Description of the task: Give the total of lines holding the word "right" in the records below, and nothing else.

Coordinate-based object records:
....

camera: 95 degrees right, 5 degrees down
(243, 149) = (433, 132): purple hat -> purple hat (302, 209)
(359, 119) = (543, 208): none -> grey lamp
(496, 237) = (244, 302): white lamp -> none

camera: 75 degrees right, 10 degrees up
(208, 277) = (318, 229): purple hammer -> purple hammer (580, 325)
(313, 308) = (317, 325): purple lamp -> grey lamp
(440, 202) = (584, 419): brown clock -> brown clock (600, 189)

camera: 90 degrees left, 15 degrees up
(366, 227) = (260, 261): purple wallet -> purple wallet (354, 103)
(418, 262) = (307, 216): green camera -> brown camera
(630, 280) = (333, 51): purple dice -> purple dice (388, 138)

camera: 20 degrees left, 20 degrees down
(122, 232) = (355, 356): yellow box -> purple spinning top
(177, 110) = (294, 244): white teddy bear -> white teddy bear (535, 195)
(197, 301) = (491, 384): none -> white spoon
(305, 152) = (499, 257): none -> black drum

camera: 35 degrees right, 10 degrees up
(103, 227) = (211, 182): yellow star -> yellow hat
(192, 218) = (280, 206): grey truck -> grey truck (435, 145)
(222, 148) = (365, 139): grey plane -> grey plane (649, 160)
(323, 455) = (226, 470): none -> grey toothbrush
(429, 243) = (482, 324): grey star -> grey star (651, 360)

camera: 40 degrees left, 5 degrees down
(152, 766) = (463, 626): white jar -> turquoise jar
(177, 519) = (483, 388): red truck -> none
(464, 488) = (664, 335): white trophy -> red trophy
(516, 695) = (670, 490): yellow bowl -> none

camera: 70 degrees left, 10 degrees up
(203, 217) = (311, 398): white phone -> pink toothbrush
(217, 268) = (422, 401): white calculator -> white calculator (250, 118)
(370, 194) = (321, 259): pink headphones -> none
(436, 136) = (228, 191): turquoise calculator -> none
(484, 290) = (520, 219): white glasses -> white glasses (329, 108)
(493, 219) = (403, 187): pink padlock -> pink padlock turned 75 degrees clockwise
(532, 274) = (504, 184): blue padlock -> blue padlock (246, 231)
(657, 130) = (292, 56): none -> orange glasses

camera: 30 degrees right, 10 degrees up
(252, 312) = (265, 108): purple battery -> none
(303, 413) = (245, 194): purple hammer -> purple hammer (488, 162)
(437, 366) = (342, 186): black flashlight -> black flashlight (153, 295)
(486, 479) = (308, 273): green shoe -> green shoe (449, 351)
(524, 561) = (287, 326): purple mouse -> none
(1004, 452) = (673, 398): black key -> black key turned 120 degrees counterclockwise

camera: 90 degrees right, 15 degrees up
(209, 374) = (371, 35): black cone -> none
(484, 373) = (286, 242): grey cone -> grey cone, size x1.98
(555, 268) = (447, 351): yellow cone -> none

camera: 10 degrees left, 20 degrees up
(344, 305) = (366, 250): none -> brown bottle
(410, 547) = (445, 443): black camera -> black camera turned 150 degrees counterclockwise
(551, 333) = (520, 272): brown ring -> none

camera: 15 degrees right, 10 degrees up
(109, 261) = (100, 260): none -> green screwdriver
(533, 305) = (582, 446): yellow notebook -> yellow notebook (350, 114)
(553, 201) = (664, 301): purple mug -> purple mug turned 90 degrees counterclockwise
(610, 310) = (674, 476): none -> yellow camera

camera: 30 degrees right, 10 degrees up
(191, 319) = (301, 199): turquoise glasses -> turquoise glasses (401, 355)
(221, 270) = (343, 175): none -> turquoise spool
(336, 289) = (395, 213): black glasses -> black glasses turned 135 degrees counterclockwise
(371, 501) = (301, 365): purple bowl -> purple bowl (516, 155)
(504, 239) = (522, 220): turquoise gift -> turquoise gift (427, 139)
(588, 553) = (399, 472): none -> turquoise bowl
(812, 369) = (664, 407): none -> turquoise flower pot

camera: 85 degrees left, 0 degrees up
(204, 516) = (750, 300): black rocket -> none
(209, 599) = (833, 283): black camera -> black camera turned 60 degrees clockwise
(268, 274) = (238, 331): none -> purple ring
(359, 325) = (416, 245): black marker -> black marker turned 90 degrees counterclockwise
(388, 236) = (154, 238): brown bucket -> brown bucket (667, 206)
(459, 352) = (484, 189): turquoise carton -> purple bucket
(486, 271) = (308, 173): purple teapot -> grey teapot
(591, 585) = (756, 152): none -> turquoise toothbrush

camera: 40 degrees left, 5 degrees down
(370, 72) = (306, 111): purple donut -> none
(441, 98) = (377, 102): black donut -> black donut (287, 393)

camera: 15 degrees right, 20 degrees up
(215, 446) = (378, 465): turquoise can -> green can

....

Answer to this exercise: 8